:: Dataset excerpts ::
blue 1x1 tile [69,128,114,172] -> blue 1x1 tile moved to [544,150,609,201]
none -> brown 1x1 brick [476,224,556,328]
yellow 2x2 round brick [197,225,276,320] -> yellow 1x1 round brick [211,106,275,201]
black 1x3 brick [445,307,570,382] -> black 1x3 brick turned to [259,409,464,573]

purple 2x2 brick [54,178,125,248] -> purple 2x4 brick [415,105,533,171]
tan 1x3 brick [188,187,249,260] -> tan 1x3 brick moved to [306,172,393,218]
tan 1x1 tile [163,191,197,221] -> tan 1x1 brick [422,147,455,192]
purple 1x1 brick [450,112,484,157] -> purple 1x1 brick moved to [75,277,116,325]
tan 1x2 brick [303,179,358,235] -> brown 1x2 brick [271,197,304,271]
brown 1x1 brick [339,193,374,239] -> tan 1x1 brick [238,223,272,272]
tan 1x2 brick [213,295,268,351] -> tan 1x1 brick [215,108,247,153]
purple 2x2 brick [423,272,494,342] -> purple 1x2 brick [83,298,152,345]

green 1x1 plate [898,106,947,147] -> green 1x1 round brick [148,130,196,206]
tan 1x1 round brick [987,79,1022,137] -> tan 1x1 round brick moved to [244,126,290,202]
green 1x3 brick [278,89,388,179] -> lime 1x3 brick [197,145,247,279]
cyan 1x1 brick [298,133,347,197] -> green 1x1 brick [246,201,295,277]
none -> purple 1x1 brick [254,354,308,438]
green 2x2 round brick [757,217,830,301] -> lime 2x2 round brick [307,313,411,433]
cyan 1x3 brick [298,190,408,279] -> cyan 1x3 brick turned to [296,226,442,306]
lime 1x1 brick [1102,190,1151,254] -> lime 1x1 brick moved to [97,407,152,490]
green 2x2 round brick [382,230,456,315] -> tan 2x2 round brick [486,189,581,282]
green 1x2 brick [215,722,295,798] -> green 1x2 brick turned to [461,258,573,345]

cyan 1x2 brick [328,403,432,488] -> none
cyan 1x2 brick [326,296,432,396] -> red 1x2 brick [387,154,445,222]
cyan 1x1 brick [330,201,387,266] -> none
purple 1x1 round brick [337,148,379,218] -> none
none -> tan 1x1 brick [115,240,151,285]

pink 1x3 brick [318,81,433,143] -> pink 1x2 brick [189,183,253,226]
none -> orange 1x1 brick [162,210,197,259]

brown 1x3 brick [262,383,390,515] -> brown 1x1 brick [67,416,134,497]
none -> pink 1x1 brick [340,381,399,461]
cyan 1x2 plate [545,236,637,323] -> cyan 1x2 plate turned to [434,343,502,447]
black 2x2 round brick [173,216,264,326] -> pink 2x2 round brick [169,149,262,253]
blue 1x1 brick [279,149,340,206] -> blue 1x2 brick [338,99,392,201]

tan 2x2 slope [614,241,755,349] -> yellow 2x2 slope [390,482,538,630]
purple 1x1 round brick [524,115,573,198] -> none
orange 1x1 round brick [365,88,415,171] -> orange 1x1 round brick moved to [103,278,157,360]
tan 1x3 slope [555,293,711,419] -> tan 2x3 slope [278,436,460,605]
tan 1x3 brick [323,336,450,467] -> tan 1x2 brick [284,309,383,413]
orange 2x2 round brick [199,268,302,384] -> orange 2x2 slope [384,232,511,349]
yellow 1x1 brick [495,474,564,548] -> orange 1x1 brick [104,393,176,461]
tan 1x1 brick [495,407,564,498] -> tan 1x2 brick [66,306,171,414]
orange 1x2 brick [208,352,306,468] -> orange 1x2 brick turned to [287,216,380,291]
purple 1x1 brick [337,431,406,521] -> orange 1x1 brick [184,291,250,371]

:: Assignment ::
Without changing a single character, repeat each record.

:: Answer to this exercise ::
blue 1x1 tile [69,128,114,172] -> blue 1x1 tile moved to [544,150,609,201]
none -> brown 1x1 brick [476,224,556,328]
yellow 2x2 round brick [197,225,276,320] -> yellow 1x1 round brick [211,106,275,201]
black 1x3 brick [445,307,570,382] -> black 1x3 brick turned to [259,409,464,573]

purple 2x2 brick [54,178,125,248] -> purple 2x4 brick [415,105,533,171]
tan 1x3 brick [188,187,249,260] -> tan 1x3 brick moved to [306,172,393,218]
tan 1x1 tile [163,191,197,221] -> tan 1x1 brick [422,147,455,192]
purple 1x1 brick [450,112,484,157] -> purple 1x1 brick moved to [75,277,116,325]
tan 1x2 brick [303,179,358,235] -> brown 1x2 brick [271,197,304,271]
brown 1x1 brick [339,193,374,239] -> tan 1x1 brick [238,223,272,272]
tan 1x2 brick [213,295,268,351] -> tan 1x1 brick [215,108,247,153]
purple 2x2 brick [423,272,494,342] -> purple 1x2 brick [83,298,152,345]

green 1x1 plate [898,106,947,147] -> green 1x1 round brick [148,130,196,206]
tan 1x1 round brick [987,79,1022,137] -> tan 1x1 round brick moved to [244,126,290,202]
green 1x3 brick [278,89,388,179] -> lime 1x3 brick [197,145,247,279]
cyan 1x1 brick [298,133,347,197] -> green 1x1 brick [246,201,295,277]
none -> purple 1x1 brick [254,354,308,438]
green 2x2 round brick [757,217,830,301] -> lime 2x2 round brick [307,313,411,433]
cyan 1x3 brick [298,190,408,279] -> cyan 1x3 brick turned to [296,226,442,306]
lime 1x1 brick [1102,190,1151,254] -> lime 1x1 brick moved to [97,407,152,490]
green 2x2 round brick [382,230,456,315] -> tan 2x2 round brick [486,189,581,282]
green 1x2 brick [215,722,295,798] -> green 1x2 brick turned to [461,258,573,345]

cyan 1x2 brick [328,403,432,488] -> none
cyan 1x2 brick [326,296,432,396] -> red 1x2 brick [387,154,445,222]
cyan 1x1 brick [330,201,387,266] -> none
purple 1x1 round brick [337,148,379,218] -> none
none -> tan 1x1 brick [115,240,151,285]

pink 1x3 brick [318,81,433,143] -> pink 1x2 brick [189,183,253,226]
none -> orange 1x1 brick [162,210,197,259]

brown 1x3 brick [262,383,390,515] -> brown 1x1 brick [67,416,134,497]
none -> pink 1x1 brick [340,381,399,461]
cyan 1x2 plate [545,236,637,323] -> cyan 1x2 plate turned to [434,343,502,447]
black 2x2 round brick [173,216,264,326] -> pink 2x2 round brick [169,149,262,253]
blue 1x1 brick [279,149,340,206] -> blue 1x2 brick [338,99,392,201]

tan 2x2 slope [614,241,755,349] -> yellow 2x2 slope [390,482,538,630]
purple 1x1 round brick [524,115,573,198] -> none
orange 1x1 round brick [365,88,415,171] -> orange 1x1 round brick moved to [103,278,157,360]
tan 1x3 slope [555,293,711,419] -> tan 2x3 slope [278,436,460,605]
tan 1x3 brick [323,336,450,467] -> tan 1x2 brick [284,309,383,413]
orange 2x2 round brick [199,268,302,384] -> orange 2x2 slope [384,232,511,349]
yellow 1x1 brick [495,474,564,548] -> orange 1x1 brick [104,393,176,461]
tan 1x1 brick [495,407,564,498] -> tan 1x2 brick [66,306,171,414]
orange 1x2 brick [208,352,306,468] -> orange 1x2 brick turned to [287,216,380,291]
purple 1x1 brick [337,431,406,521] -> orange 1x1 brick [184,291,250,371]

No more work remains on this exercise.